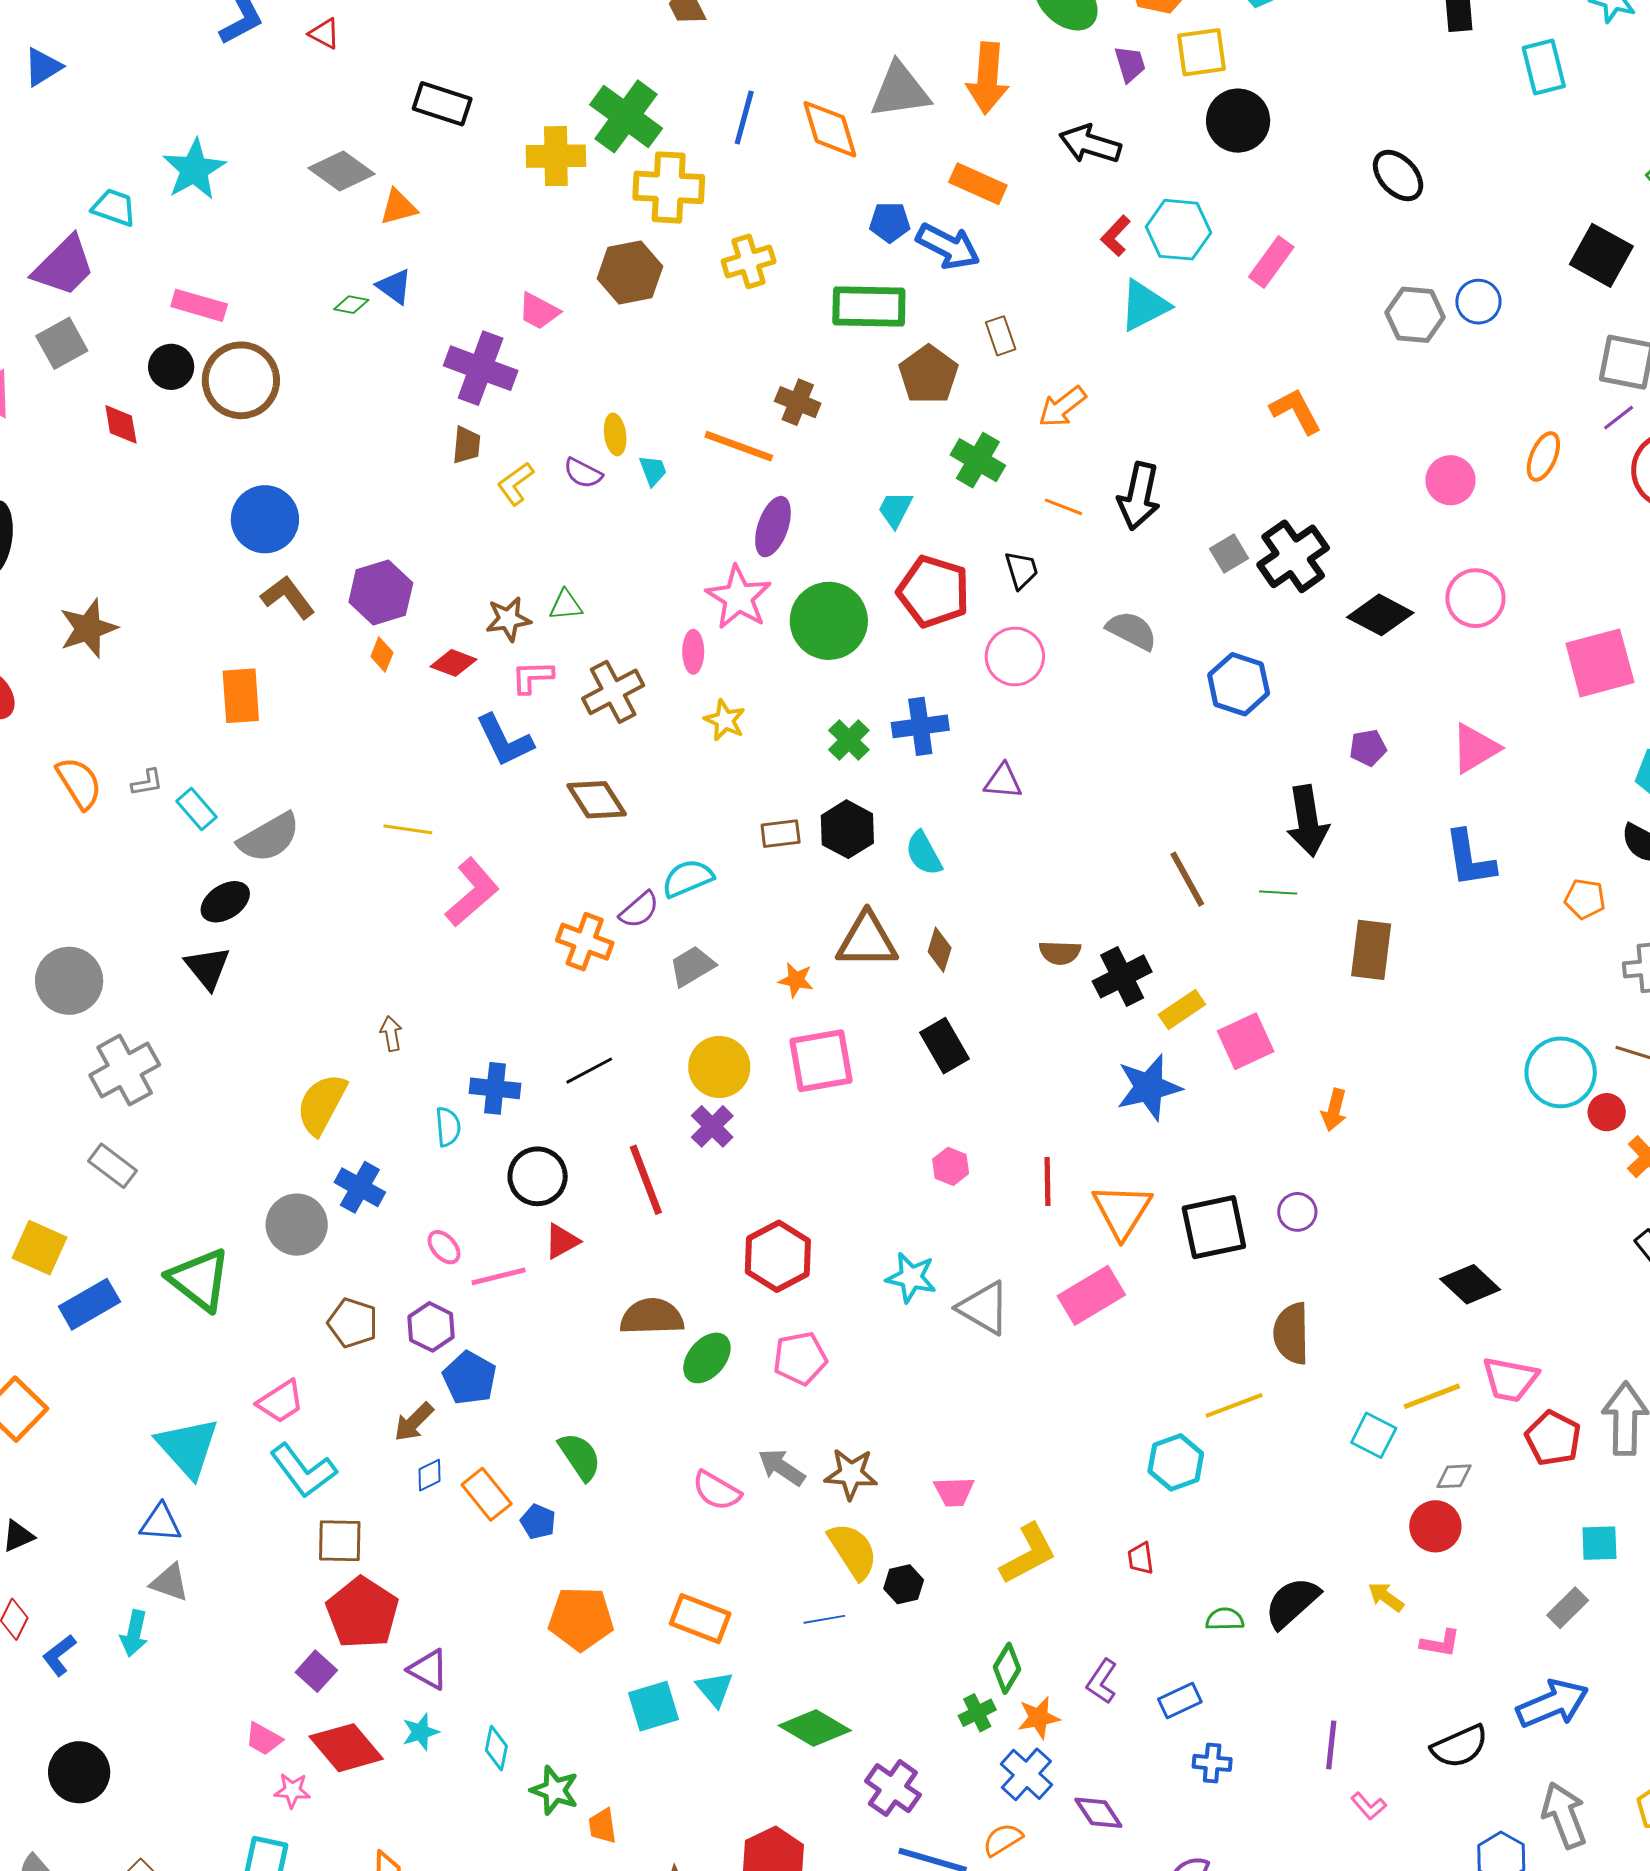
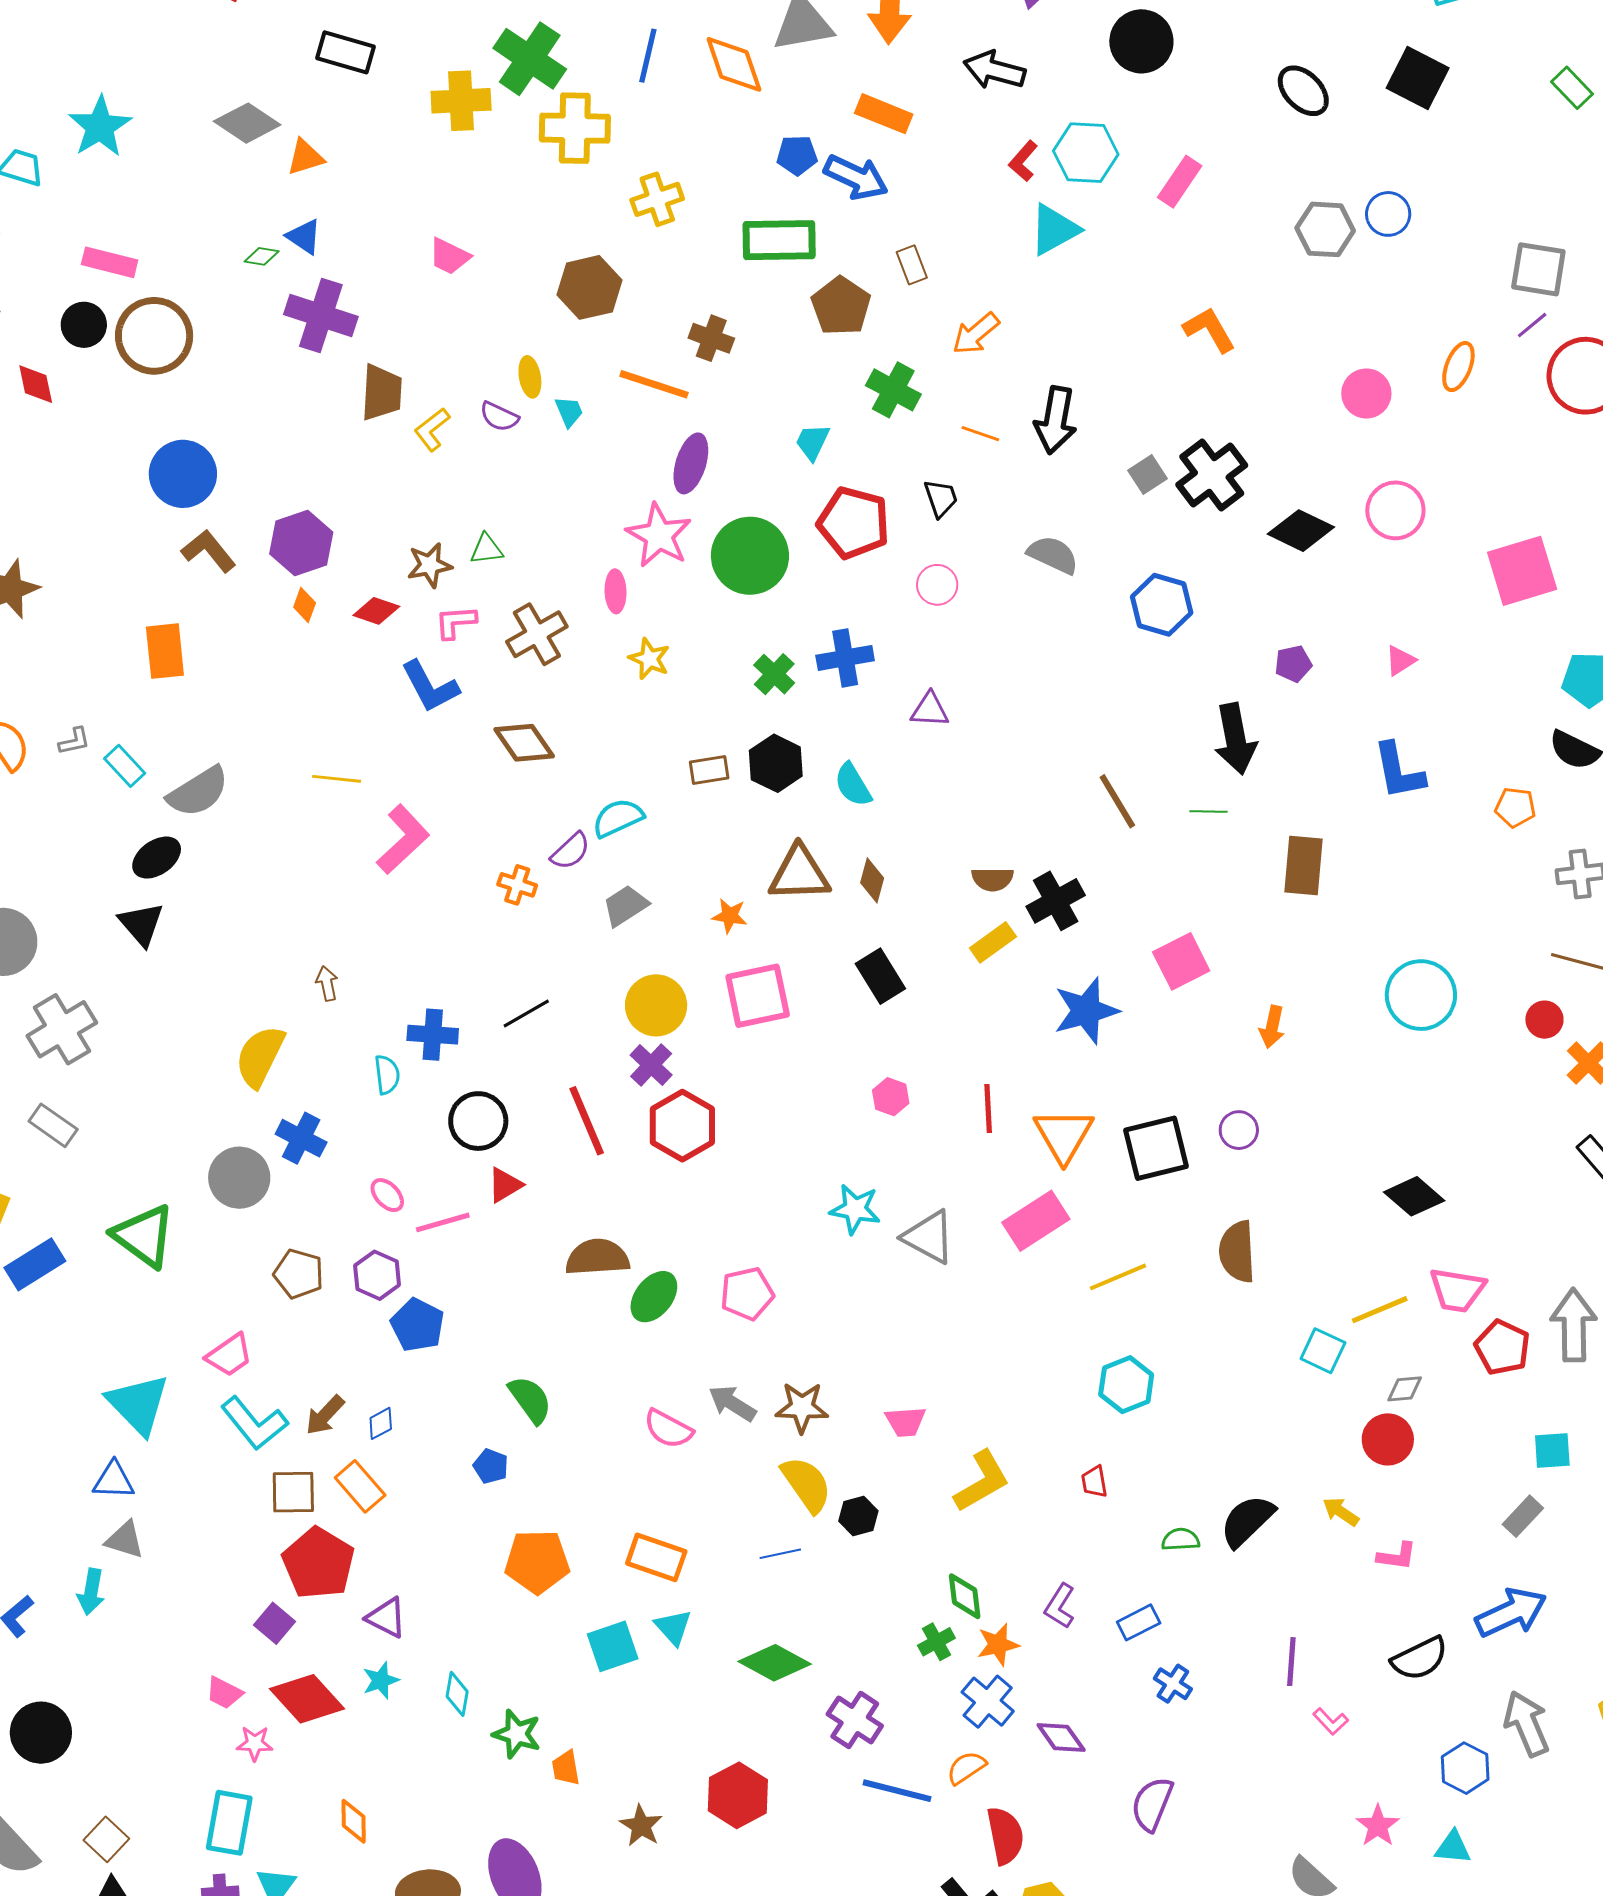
black square: (1601, 255) -> (1418, 78), moved
brown hexagon: (630, 272) -> (589, 287), moved
purple cross: (481, 368) -> (321, 316), moved
brown trapezoid: (466, 445) -> (382, 393), size x1.5
pink circle: (1015, 656) -> (937, 585), size x0.7
pink triangle: (1475, 748) -> (1400, 661), size x0.6
orange cross: (585, 942) -> (517, 885), size x0.7
yellow rectangle: (1182, 1009) -> (993, 942), moved
cyan circle: (1561, 1072) -> (1421, 995), moved
red hexagon: (778, 1256) -> (682, 1126), moved
yellow line: (1234, 1405) -> (1118, 1277), moved
brown arrow: (414, 1422) -> (325, 1415), moved
orange rectangle: (487, 1494) -> (360, 1486), moved
green diamond: (1007, 1668) -> (965, 1596), turned -36
blue cross: (1212, 1763) -> (1173, 1684), turned 30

● Exercise description
Only the line containing "yellow rectangle: (1182, 1009)" and the lines after it, up to and including the last line of the data, should appear in the answer, exactly as written.

● Result of the task
yellow rectangle: (1182, 1009) -> (993, 942), moved
cyan circle: (1561, 1072) -> (1421, 995), moved
red hexagon: (778, 1256) -> (682, 1126), moved
yellow line: (1234, 1405) -> (1118, 1277), moved
brown arrow: (414, 1422) -> (325, 1415), moved
orange rectangle: (487, 1494) -> (360, 1486), moved
green diamond: (1007, 1668) -> (965, 1596), turned -36
blue cross: (1212, 1763) -> (1173, 1684), turned 30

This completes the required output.